#### Stated problem:
Copy out the text of the records below word for word, leaving out the pictures.

* START Records supplied *

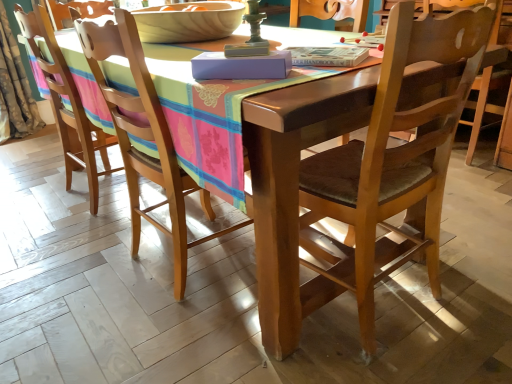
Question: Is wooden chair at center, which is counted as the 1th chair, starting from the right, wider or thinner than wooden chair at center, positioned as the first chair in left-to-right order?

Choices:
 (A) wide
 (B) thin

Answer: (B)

* END Records supplied *

#### Result below:
Question: Is wooden chair at center, which is counted as the 1th chair, starting from the right, wider or thinner than wooden chair at center, positioned as the first chair in left-to-right order?

Choices:
 (A) wide
 (B) thin

Answer: (B)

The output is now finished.